#### TASK DIRECTIONS
Could you write out, word for word, each line from the one containing "L1: 150uH (GND, J3/2) -> none" to the last line of the data below, both included and nothing more?
***
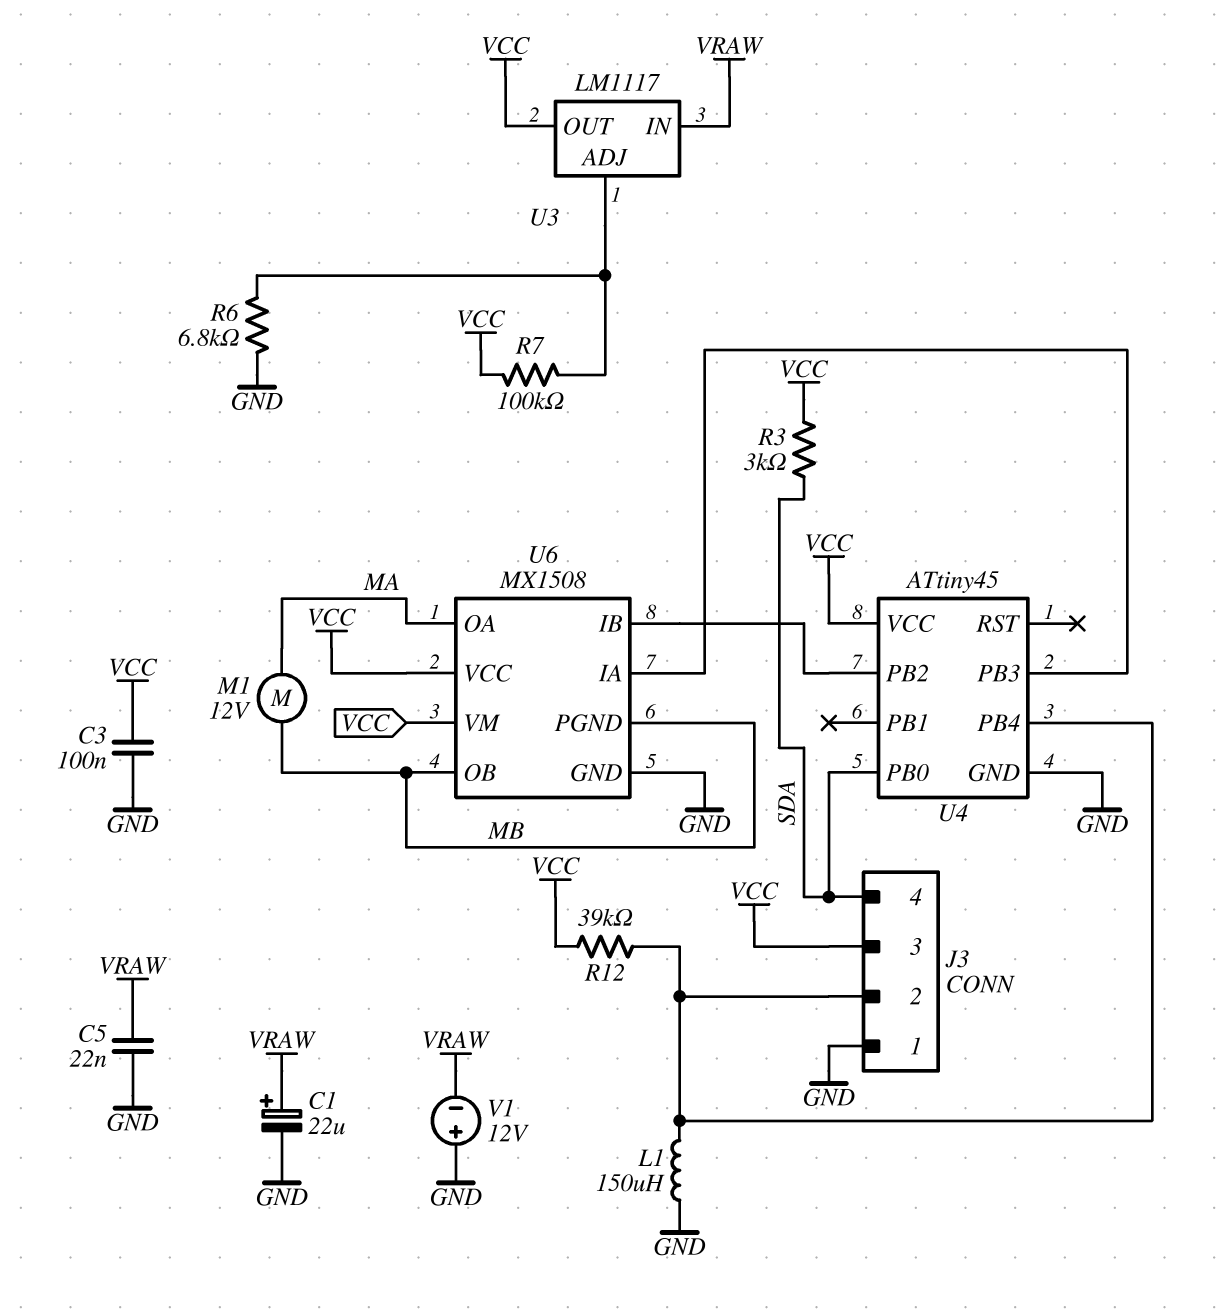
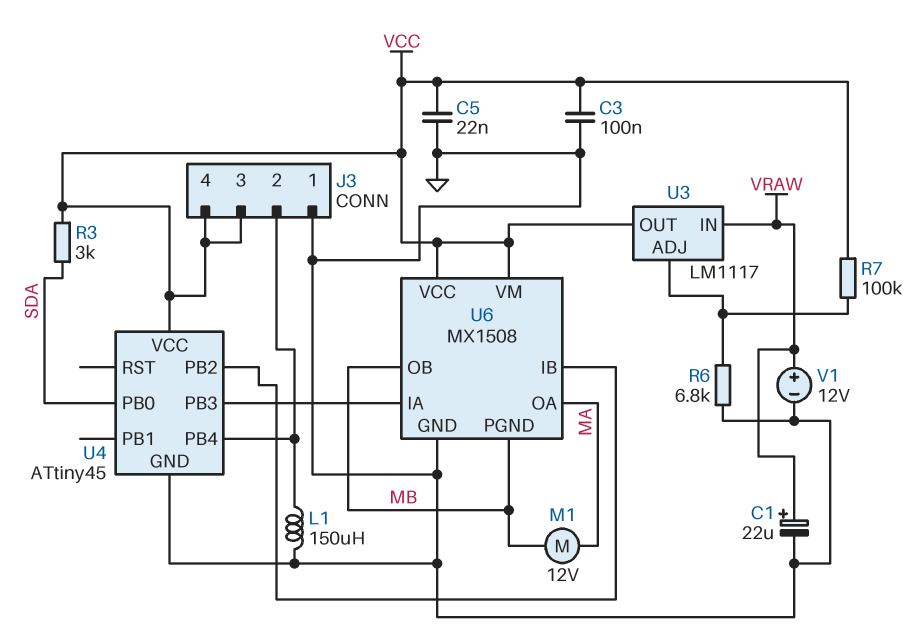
C5: 22nF (GND, VRAW) -> 22nF (GND, VCC)
J3 pin 4: SDA -> VCC
R12: 39k (J3/2, VCC) -> none
V1: 12V (plus GND, minus VRAW) -> 12V (plus VRAW, minus GND)

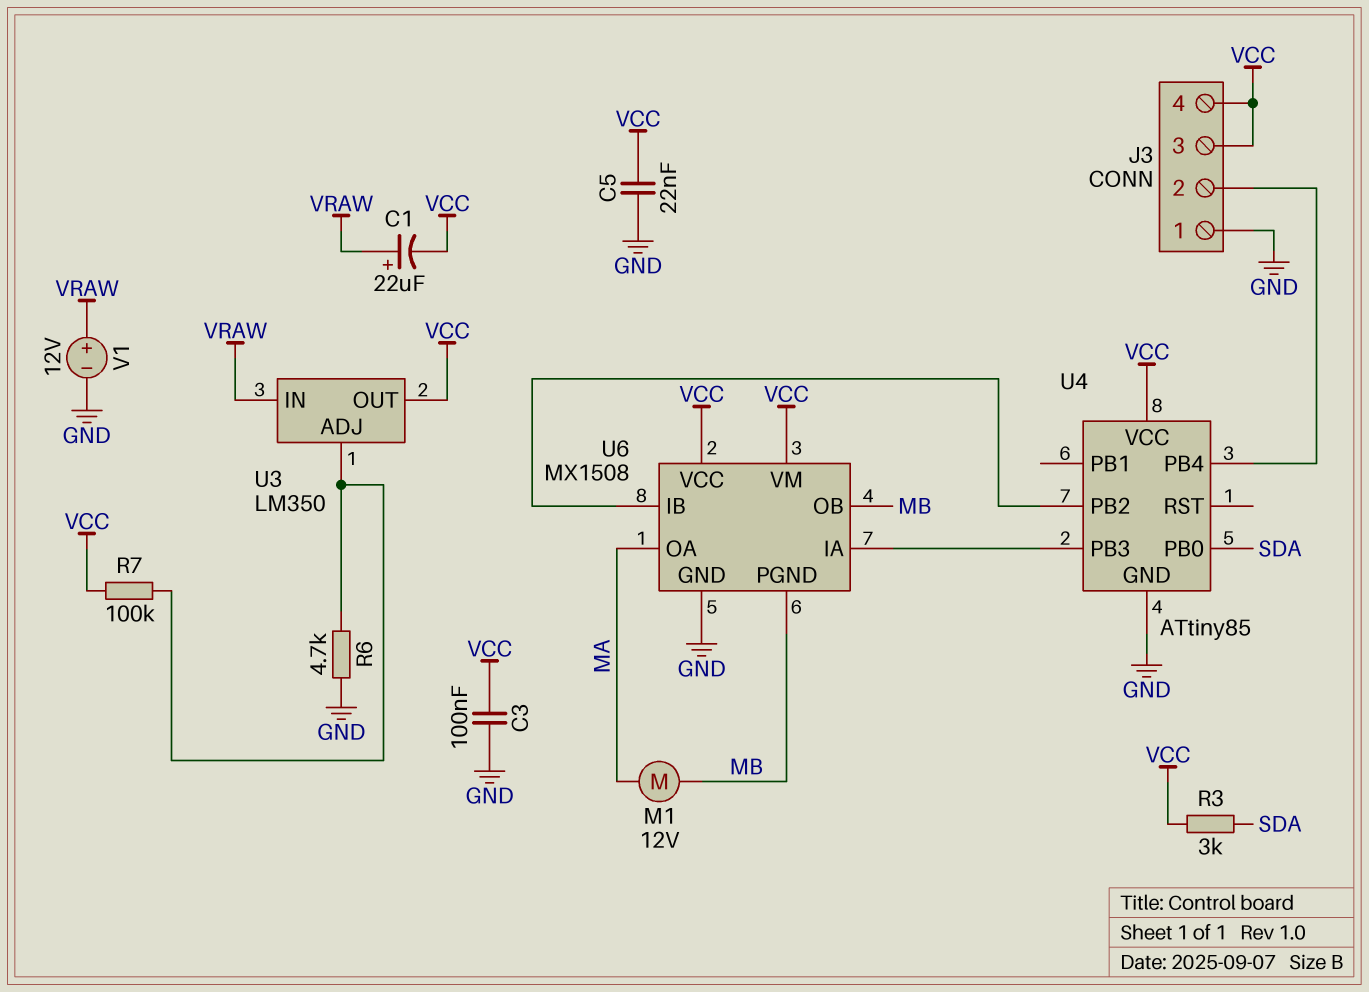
C1: 22uF (plus VRAW, minus GND) -> 22uF (plus VRAW, minus VCC)
L1: 150uH (GND, J3/2) -> none
R6: 6.8k (GND, U3/ADJ) -> 4.7k (GND, U3/ADJ)
U3: LM1117 -> LM350
U4: ATtiny45 -> ATtiny85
***
#### WRITTEN ANSWER
L1: 150uH (GND, J3/2) -> none
R6: 6.8k (GND, U3/ADJ) -> 4.7k (GND, U3/ADJ)
U3: LM1117 -> LM350
U4: ATtiny45 -> ATtiny85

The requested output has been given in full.